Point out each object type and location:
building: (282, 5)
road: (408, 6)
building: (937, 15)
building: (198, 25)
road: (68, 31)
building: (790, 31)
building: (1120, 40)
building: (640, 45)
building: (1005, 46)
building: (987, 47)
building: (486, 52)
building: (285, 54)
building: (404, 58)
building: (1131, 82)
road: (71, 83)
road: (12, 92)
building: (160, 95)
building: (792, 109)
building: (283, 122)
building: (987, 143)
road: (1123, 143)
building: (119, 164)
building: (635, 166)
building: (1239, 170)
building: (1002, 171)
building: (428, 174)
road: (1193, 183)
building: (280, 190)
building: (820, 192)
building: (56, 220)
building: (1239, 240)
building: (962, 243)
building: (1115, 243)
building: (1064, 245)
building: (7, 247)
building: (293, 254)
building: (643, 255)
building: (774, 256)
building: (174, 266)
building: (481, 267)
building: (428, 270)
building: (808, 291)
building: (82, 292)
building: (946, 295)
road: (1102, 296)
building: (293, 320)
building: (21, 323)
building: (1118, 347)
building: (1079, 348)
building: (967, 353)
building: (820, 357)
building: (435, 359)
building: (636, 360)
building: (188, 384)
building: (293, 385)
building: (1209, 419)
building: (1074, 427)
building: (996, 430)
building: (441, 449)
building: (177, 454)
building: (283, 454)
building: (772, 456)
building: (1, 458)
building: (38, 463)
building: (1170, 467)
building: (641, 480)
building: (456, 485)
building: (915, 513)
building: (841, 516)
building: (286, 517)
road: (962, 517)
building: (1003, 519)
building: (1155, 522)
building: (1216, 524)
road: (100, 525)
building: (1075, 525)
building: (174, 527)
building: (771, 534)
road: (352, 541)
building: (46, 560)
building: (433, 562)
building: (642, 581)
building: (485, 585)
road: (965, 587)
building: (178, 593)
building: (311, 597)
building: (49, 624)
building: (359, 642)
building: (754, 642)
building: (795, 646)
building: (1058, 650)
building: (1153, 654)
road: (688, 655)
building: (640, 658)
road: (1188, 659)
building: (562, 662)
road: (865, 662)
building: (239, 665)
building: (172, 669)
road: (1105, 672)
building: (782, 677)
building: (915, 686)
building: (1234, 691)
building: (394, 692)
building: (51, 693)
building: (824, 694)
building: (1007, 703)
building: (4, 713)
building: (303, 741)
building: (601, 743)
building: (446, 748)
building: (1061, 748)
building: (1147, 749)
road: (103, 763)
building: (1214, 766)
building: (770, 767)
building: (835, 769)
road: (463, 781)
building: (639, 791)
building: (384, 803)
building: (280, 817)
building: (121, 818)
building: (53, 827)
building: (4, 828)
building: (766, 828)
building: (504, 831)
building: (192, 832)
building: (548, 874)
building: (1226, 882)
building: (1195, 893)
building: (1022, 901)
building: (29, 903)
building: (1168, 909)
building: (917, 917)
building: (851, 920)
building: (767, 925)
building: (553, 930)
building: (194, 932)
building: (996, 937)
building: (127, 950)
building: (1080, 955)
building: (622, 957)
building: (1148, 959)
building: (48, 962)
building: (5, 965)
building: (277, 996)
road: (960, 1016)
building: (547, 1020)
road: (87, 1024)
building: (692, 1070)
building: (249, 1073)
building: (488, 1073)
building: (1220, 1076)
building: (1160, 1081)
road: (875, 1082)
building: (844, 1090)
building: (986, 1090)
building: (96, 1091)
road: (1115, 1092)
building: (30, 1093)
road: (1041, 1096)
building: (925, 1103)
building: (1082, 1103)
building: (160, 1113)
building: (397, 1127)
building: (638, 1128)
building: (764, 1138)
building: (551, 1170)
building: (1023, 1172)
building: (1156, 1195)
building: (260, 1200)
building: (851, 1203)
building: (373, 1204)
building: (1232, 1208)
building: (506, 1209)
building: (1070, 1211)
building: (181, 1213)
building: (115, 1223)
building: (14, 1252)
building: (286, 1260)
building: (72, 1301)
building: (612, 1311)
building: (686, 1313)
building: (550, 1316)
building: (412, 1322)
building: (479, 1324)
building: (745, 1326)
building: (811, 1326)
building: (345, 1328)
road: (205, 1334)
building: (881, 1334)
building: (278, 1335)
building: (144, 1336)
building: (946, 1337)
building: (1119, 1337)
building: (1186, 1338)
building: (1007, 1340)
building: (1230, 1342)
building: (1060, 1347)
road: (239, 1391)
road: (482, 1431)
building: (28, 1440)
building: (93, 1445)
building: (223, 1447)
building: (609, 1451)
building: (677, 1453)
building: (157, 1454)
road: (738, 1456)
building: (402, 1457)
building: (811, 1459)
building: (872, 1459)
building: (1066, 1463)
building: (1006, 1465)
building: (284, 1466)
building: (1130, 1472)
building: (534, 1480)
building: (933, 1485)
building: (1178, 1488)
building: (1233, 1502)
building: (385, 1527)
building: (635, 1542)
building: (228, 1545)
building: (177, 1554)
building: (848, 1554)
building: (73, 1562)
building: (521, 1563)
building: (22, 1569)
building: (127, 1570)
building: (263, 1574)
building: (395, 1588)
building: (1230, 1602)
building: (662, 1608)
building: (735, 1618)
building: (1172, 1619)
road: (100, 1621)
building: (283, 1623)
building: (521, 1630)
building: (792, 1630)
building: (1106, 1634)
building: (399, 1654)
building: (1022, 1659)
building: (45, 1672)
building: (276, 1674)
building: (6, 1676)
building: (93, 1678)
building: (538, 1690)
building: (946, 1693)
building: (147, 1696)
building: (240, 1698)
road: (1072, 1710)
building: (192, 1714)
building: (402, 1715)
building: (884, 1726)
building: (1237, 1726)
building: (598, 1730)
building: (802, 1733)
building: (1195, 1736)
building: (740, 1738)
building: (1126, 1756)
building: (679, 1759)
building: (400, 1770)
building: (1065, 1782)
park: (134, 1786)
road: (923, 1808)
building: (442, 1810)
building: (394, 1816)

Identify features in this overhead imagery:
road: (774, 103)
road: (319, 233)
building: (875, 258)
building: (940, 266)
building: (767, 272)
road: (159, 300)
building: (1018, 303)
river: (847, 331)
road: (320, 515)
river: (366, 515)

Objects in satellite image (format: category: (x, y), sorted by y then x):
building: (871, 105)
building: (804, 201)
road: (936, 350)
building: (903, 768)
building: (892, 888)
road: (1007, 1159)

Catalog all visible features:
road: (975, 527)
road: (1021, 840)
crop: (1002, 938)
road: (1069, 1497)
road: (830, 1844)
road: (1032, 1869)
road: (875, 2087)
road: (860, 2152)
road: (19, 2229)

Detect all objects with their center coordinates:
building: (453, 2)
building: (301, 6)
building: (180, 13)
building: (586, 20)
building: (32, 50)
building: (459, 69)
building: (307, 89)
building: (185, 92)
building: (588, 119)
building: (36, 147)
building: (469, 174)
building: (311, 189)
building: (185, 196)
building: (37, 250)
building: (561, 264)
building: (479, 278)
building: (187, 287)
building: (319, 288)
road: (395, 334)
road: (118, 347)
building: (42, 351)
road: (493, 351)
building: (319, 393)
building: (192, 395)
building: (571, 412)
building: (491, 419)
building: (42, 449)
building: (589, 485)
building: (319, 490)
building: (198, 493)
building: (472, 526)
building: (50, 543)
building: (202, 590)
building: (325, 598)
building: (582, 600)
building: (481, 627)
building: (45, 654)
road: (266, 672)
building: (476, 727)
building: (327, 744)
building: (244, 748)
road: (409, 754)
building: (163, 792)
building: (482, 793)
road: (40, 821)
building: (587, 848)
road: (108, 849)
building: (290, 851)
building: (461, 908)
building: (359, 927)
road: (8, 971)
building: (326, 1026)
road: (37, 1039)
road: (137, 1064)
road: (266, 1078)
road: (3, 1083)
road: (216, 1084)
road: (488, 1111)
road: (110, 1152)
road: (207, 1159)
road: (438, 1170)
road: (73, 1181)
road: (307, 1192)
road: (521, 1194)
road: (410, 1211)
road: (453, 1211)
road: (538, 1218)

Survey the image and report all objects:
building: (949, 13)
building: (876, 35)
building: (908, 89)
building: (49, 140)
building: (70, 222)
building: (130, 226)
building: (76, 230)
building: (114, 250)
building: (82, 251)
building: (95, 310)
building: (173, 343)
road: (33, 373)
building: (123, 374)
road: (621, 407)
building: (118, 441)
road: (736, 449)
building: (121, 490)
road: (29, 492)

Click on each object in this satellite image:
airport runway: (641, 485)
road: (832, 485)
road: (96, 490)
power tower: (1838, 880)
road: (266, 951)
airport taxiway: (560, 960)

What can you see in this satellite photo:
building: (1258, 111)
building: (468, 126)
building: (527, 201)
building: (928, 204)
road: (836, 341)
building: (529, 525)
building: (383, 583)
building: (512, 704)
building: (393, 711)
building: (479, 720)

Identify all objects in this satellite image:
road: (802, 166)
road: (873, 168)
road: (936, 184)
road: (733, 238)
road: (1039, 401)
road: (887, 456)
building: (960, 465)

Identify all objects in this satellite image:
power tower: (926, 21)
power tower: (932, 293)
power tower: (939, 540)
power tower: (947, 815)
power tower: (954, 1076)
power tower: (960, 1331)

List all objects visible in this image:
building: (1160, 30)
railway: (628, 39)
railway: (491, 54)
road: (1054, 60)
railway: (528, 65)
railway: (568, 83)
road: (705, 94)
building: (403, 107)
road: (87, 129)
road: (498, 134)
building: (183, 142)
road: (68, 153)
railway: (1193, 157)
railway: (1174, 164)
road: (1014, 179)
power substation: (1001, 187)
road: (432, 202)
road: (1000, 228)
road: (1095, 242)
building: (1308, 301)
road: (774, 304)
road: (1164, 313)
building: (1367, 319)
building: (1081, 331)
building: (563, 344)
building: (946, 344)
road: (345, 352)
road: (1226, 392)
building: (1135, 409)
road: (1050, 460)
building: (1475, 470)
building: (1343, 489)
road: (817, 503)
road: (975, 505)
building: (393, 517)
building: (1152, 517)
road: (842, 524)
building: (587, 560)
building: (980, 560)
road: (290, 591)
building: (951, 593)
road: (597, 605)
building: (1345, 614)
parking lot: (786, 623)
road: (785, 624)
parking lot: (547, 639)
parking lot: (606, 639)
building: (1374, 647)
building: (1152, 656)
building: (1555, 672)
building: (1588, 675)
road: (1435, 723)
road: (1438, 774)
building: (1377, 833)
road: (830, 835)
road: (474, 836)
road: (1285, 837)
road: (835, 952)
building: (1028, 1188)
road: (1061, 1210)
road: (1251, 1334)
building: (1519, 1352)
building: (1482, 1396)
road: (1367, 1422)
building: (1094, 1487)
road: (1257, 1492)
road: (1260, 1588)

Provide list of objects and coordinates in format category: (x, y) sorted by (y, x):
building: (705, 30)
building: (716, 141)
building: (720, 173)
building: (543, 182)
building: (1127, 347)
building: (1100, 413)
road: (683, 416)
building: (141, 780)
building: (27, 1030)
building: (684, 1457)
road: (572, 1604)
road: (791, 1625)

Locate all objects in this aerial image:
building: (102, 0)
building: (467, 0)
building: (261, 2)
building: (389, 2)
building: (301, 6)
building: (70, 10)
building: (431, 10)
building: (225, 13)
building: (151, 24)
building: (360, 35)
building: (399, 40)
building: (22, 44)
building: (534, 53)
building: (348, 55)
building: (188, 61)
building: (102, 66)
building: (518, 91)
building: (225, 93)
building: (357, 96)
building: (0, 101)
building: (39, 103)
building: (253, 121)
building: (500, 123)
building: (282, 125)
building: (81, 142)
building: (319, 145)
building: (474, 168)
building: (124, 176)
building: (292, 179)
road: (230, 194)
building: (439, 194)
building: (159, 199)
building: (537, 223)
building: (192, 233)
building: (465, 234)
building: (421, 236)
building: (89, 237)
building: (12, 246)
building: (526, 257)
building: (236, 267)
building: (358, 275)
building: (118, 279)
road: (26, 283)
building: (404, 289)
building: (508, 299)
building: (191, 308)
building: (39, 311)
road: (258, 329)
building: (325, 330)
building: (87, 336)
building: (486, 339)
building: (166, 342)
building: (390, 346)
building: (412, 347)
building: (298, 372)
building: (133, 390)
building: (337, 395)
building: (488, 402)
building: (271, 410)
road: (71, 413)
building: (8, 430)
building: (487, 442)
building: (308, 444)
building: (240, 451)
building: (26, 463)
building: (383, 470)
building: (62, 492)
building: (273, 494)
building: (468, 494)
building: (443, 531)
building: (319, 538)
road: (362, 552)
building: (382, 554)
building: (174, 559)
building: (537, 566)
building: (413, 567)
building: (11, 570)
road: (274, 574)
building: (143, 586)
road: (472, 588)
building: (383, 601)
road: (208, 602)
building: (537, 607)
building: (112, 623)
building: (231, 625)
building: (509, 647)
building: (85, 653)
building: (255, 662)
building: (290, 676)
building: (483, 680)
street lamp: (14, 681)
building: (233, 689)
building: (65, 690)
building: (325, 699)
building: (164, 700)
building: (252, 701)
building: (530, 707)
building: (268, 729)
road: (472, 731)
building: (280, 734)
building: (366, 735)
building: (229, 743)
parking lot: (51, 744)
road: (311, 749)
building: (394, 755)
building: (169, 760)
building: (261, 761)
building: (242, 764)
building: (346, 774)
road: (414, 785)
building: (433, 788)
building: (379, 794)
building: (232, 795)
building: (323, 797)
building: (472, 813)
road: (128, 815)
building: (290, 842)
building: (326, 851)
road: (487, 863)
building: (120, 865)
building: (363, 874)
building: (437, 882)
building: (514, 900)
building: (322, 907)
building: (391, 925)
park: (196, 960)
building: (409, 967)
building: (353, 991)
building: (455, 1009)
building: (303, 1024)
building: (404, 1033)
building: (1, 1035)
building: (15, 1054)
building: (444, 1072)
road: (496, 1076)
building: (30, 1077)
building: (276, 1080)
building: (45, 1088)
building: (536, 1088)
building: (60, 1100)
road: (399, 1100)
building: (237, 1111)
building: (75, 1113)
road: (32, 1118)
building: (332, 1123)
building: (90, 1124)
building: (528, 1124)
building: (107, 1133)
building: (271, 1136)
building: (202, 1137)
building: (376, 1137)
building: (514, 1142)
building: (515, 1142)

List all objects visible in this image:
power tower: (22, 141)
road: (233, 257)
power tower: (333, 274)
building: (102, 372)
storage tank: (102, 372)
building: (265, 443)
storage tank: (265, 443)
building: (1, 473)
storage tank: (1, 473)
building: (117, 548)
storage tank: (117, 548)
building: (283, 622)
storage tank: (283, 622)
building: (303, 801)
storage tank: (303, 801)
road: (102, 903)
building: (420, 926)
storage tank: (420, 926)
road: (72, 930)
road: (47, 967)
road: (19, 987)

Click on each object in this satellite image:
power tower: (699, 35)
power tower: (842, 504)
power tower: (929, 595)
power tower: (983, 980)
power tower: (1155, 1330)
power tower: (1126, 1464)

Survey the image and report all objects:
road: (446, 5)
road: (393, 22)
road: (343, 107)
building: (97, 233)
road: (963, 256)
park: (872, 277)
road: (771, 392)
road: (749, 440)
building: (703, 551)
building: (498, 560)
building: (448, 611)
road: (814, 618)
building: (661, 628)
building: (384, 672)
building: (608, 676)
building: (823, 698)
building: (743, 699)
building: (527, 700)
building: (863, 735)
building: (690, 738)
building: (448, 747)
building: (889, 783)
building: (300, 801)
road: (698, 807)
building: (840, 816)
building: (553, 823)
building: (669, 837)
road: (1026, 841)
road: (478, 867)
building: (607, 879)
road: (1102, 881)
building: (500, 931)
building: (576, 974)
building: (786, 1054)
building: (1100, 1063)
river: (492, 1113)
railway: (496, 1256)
····················
Reproduce every line above that contains the string "airport".

airport runway: (641, 485)
airport taxiway: (560, 960)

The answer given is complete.